Task requirements —
Please transcribe the entries below exactly and leave out every picture.

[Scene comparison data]

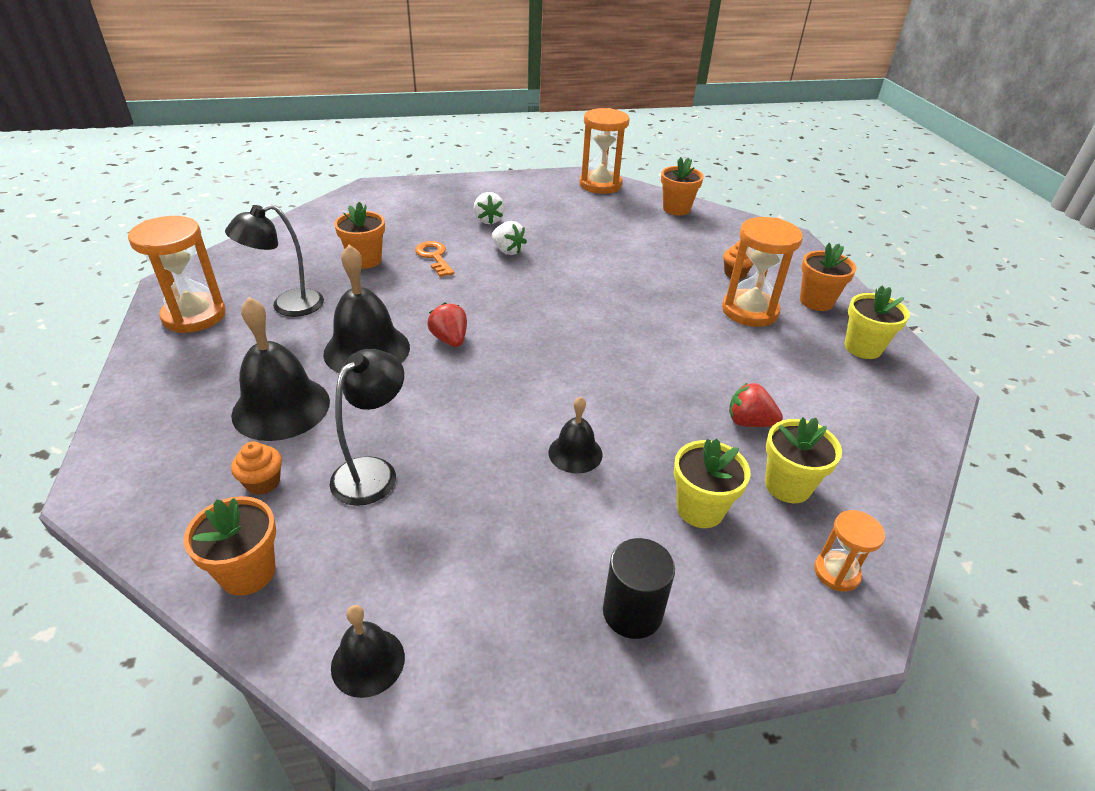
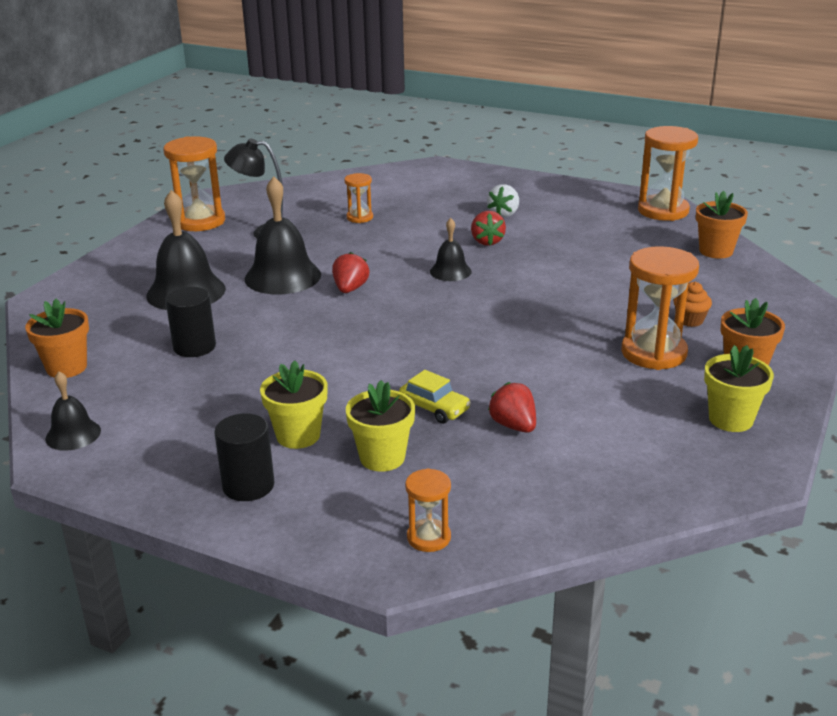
camera: 40 degrees right, 10 degrees down
(263, 482) = (126, 328): orange cupcake -> none
(365, 260) = (359, 217): orange flower pot -> orange hourglass
(373, 471) = (194, 347): black lamp -> black cylinder
(434, 257) = (417, 230): orange key -> none
(508, 251) = (487, 241): white strawberry -> red strawberry
(575, 453) = (340, 389): black bell -> black bell (450, 271)
(674, 435) = (434, 408): none -> yellow car
(787, 486) = (477, 475): yellow flower pot -> yellow flower pot (298, 436)

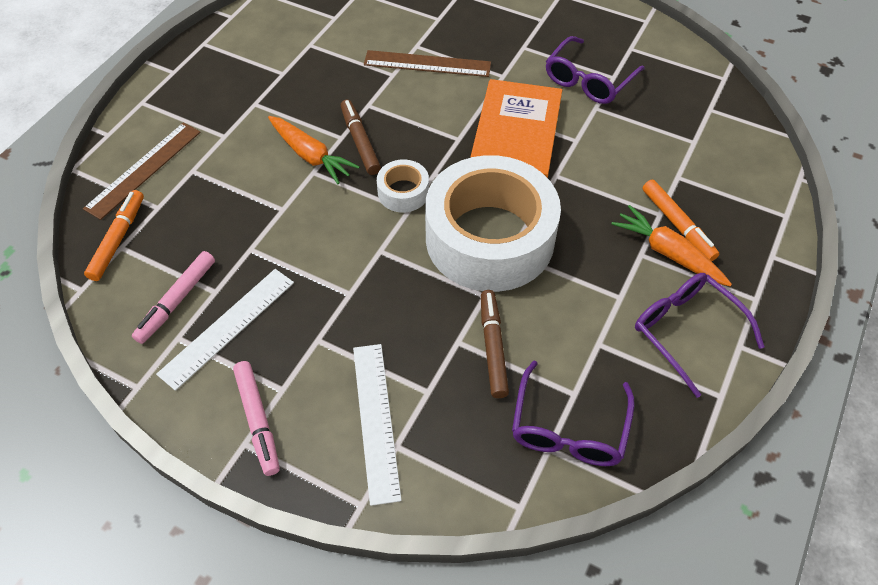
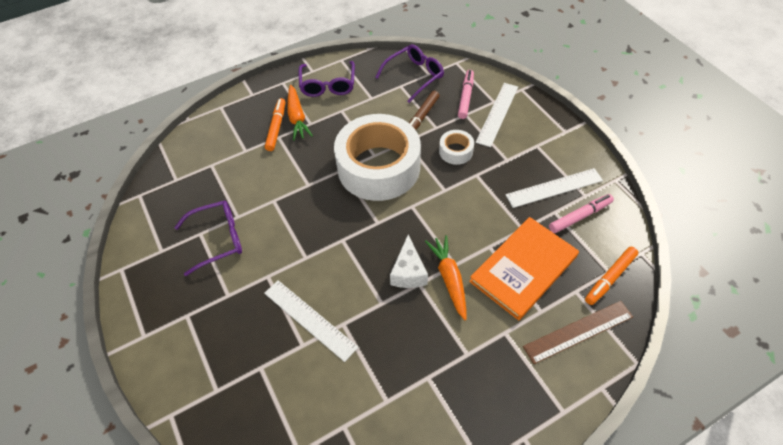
camera: 145 degrees left, 0 degrees up
(258, 420) = (555, 137): pink marker -> pink marker (465, 97)
(360, 142) = (408, 272): brown marker -> white cheese
(403, 192) = (406, 219): white tape -> white tape (456, 151)
(427, 64) = (310, 319): brown ruler -> white ruler
(516, 134) = (304, 223): orange book -> orange book (523, 269)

Result for this task —
camera: 40 degrees right, 10 degrees down
(263, 482) = (126, 328): orange cupcake -> none
(365, 260) = (359, 217): orange flower pot -> orange hourglass
(373, 471) = (194, 347): black lamp -> black cylinder
(434, 257) = (417, 230): orange key -> none
(508, 251) = (487, 241): white strawberry -> red strawberry
(575, 453) = (340, 389): black bell -> black bell (450, 271)
(674, 435) = (434, 408): none -> yellow car
(787, 486) = (477, 475): yellow flower pot -> yellow flower pot (298, 436)

camera: 145 degrees left, 0 degrees up
(258, 420) = (555, 137): pink marker -> pink marker (465, 97)
(360, 142) = (408, 272): brown marker -> white cheese
(403, 192) = (406, 219): white tape -> white tape (456, 151)
(427, 64) = (310, 319): brown ruler -> white ruler
(516, 134) = (304, 223): orange book -> orange book (523, 269)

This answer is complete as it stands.